## The data:

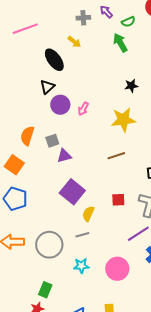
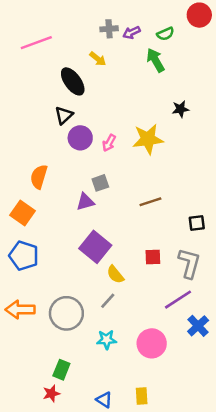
purple arrow: (106, 12) -> (132, 33), moved, turned -72
black star: (131, 86) -> (180, 109), moved
yellow star: (123, 120) -> (148, 139), moved
gray square: (52, 141) -> (100, 183), moved
yellow semicircle: (88, 214) -> (115, 274), turned -63
gray line: (82, 235) -> (108, 301), turned -32

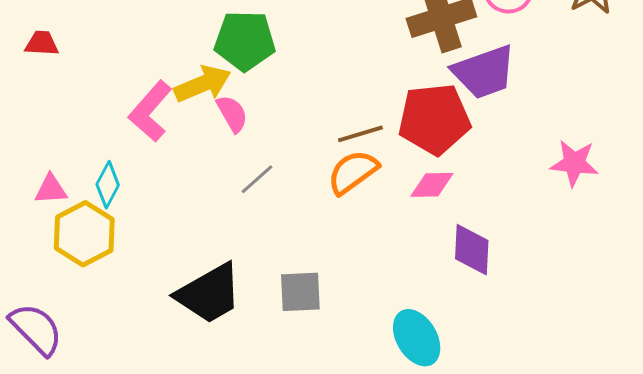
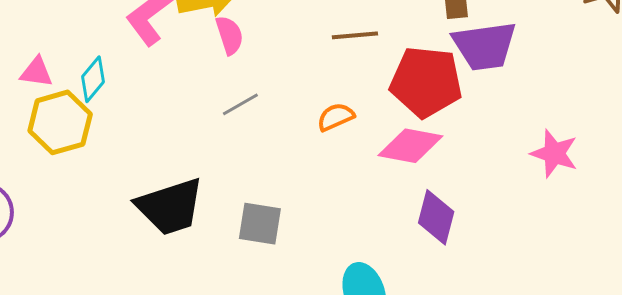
brown line: (360, 134) -> (355, 35), moved
orange semicircle: (353, 172) -> (336, 117), size x0.7
pink diamond: (432, 185) -> (410, 146), size x1.4

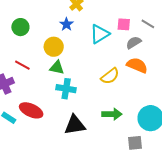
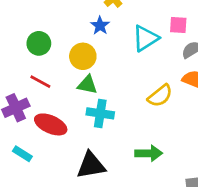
green circle: (20, 27) -> (39, 43), moved
red ellipse: (31, 110) -> (51, 124), moved
green arrow: (112, 114) -> (149, 153), moved
black triangle: (75, 125) -> (91, 165), moved

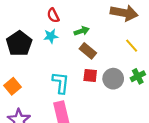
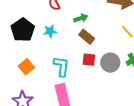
cyan star: (51, 36) -> (50, 31), moved
orange square: (12, 86) -> (26, 67), moved

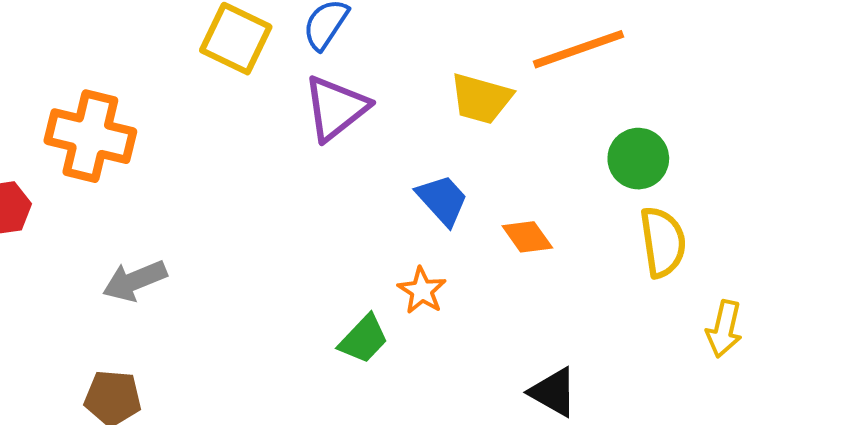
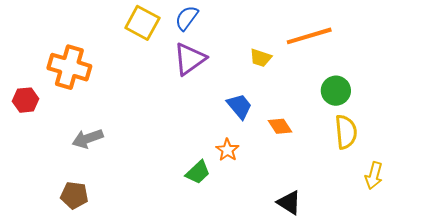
yellow trapezoid: (481, 99) -> (261, 58), size x0.7

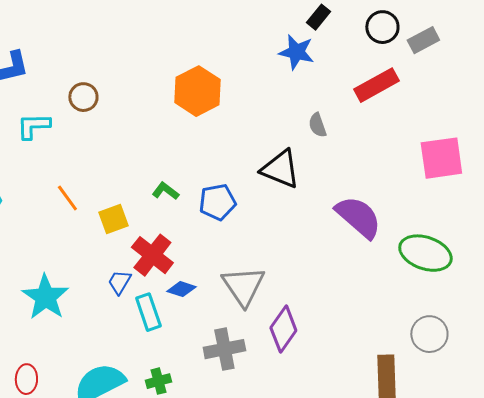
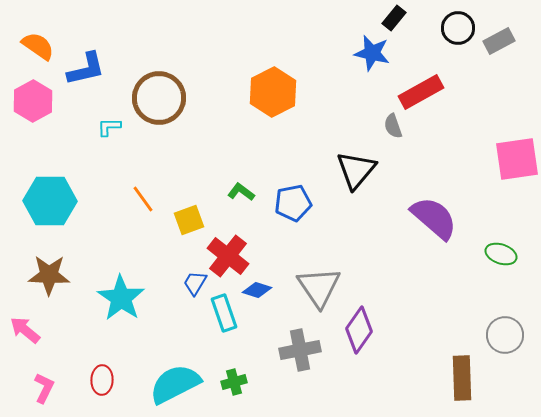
red rectangle: (376, 85) -> (421, 92), moved
brown circle: (83, 97) -> (159, 98), size x1.8
cyan L-shape: (33, 126) -> (109, 127), size x0.7
black triangle: (280, 169) -> (356, 170), turned 48
green ellipse: (425, 253) -> (501, 254), size x0.6

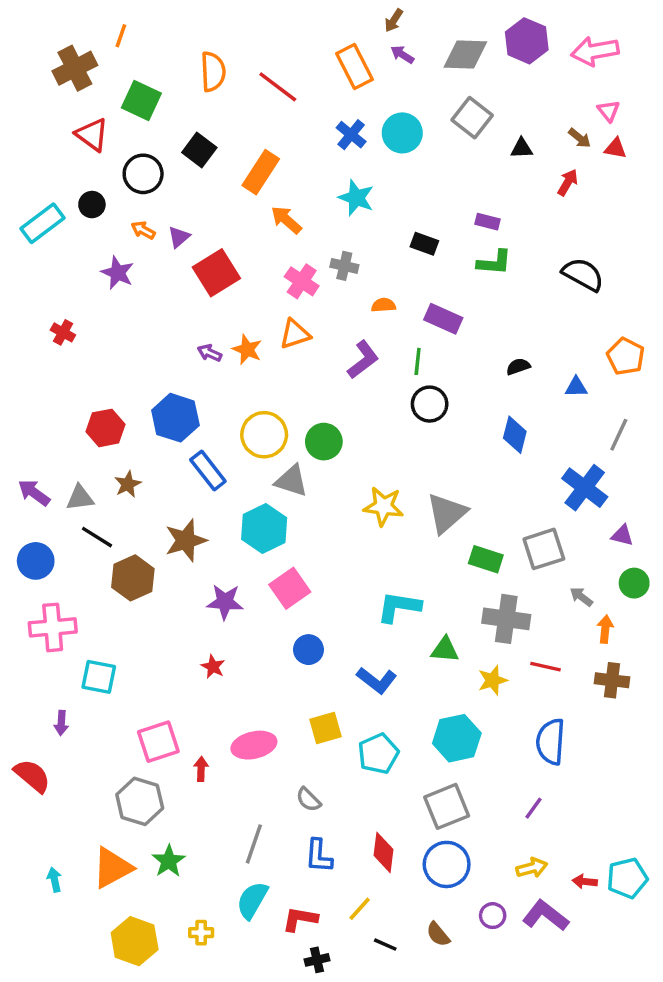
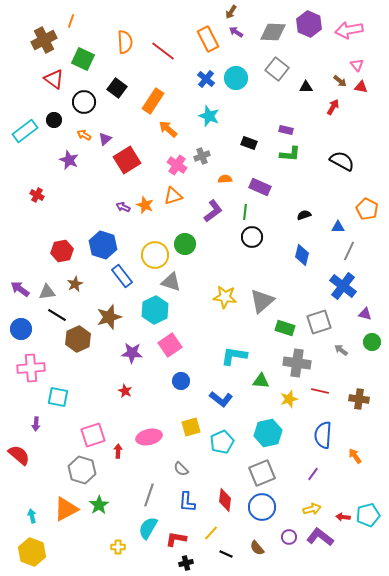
gray cross: (344, 266) -> (202, 156), turned -35
gray line: (619, 435) -> (349, 251), moved
green circle: (324, 442) -> (185, 244), moved
orange arrow: (605, 629) -> (355, 456), moved, turned -42
yellow hexagon: (135, 941) -> (32, 552), moved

## Problem description:
If a line of the data holds the string "black", count it. Then state the total and nothing more.

## Your solution:
3